Data entries:
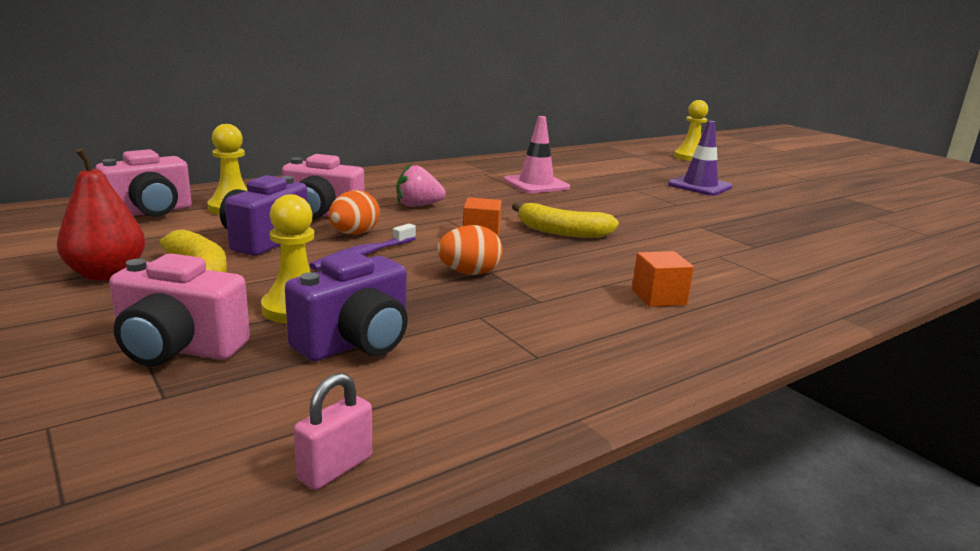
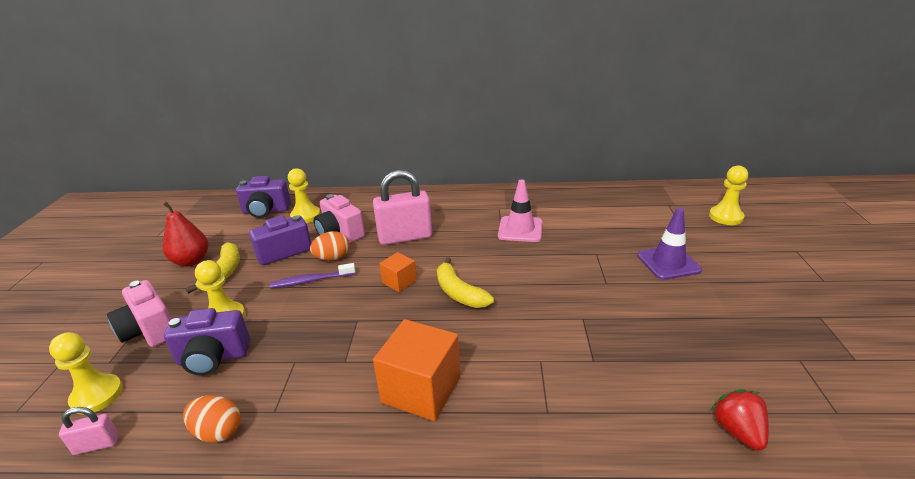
camera: 40 degrees right, 10 degrees up
(150, 212) = (266, 211): pink camera -> purple camera
(221, 430) = (97, 395): none -> yellow pawn
(418, 205) = (405, 237): pink strawberry -> pink padlock
(469, 273) = (342, 318): orange egg -> orange egg (218, 432)
(658, 297) = (421, 389): orange cube -> orange cube, size x1.87
(905, 256) = (738, 431): none -> red strawberry

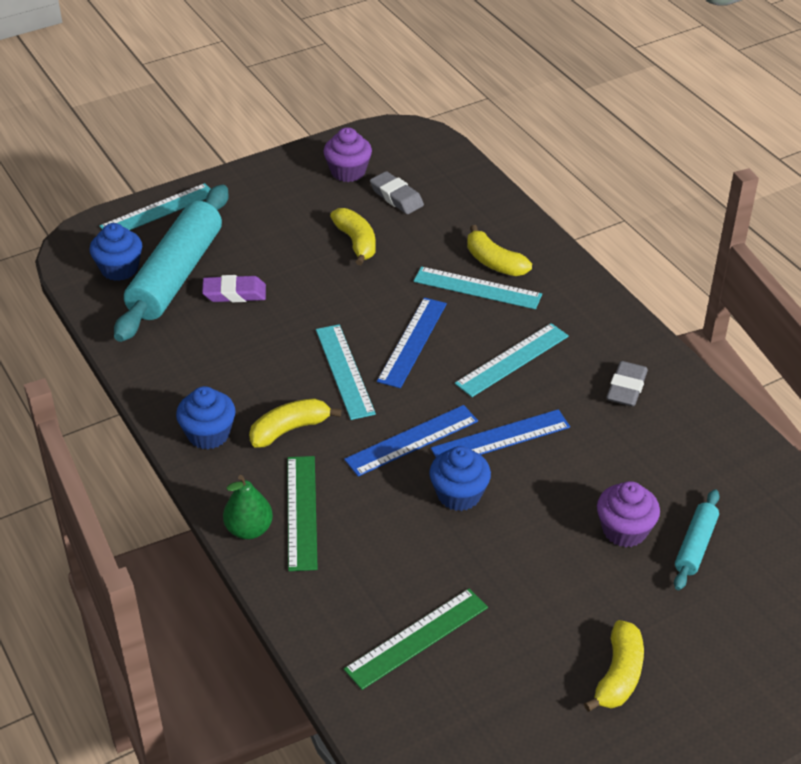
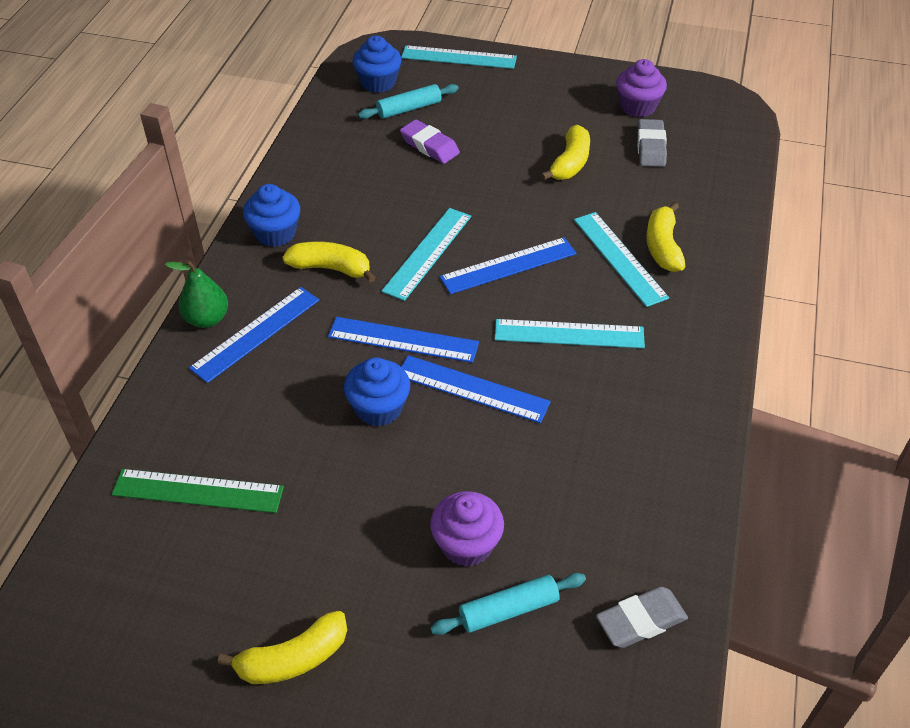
camera: 45 degrees right, 5 degrees up
(176, 274) = (409, 109): turquoise rolling pin -> turquoise rolling pin, size x0.46
(302, 512) = (256, 333): green ruler -> blue ruler
(626, 388) = (636, 427): grey eraser -> grey eraser (641, 621)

PROBLEM TO WORK ON> Restate exactly, and only, every line from the one that contains "(176, 274) = (409, 109): turquoise" through the last line of the records.

SOLUTION TO THIS EXERCISE>
(176, 274) = (409, 109): turquoise rolling pin -> turquoise rolling pin, size x0.46
(302, 512) = (256, 333): green ruler -> blue ruler
(626, 388) = (636, 427): grey eraser -> grey eraser (641, 621)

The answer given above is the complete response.